** start **

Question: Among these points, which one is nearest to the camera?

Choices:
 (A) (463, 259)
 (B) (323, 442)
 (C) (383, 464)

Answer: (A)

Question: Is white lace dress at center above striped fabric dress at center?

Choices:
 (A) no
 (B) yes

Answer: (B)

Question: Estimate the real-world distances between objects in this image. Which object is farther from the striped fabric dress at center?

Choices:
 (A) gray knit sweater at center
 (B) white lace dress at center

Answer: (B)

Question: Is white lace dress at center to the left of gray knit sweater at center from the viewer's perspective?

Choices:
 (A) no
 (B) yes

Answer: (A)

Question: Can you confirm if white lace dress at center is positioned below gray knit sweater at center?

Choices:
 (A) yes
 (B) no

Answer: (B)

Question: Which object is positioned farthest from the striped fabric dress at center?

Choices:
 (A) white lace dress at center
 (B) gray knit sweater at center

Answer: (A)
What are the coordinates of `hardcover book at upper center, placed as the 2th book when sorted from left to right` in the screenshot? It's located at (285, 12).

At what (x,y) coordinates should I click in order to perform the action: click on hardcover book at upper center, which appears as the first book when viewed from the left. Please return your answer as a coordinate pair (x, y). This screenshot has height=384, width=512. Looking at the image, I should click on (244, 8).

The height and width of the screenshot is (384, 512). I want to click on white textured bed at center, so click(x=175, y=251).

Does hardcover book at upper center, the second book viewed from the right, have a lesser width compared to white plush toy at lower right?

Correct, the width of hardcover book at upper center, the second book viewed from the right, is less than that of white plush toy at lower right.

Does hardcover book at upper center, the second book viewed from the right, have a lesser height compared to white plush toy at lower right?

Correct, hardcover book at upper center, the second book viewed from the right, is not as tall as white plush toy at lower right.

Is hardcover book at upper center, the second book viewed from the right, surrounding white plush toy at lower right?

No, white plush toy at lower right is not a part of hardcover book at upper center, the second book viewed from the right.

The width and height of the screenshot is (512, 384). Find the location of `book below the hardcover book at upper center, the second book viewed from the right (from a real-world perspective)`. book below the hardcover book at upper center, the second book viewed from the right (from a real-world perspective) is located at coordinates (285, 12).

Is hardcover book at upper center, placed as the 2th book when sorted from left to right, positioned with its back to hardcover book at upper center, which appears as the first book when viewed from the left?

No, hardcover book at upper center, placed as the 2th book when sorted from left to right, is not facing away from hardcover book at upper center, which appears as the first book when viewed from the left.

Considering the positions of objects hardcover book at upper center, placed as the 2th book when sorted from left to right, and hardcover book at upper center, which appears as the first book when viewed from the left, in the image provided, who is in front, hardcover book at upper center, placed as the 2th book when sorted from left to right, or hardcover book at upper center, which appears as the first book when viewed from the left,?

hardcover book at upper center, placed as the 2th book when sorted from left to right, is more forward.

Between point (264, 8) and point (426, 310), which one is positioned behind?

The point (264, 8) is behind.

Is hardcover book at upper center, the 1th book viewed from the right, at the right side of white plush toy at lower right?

** end **

What to produce ▸ Please report every line in the records above that contains the word "behind", copying each such line in full.

Exercise result ▸
Between point (264, 8) and point (426, 310), which one is positioned behind?
The point (264, 8) is behind.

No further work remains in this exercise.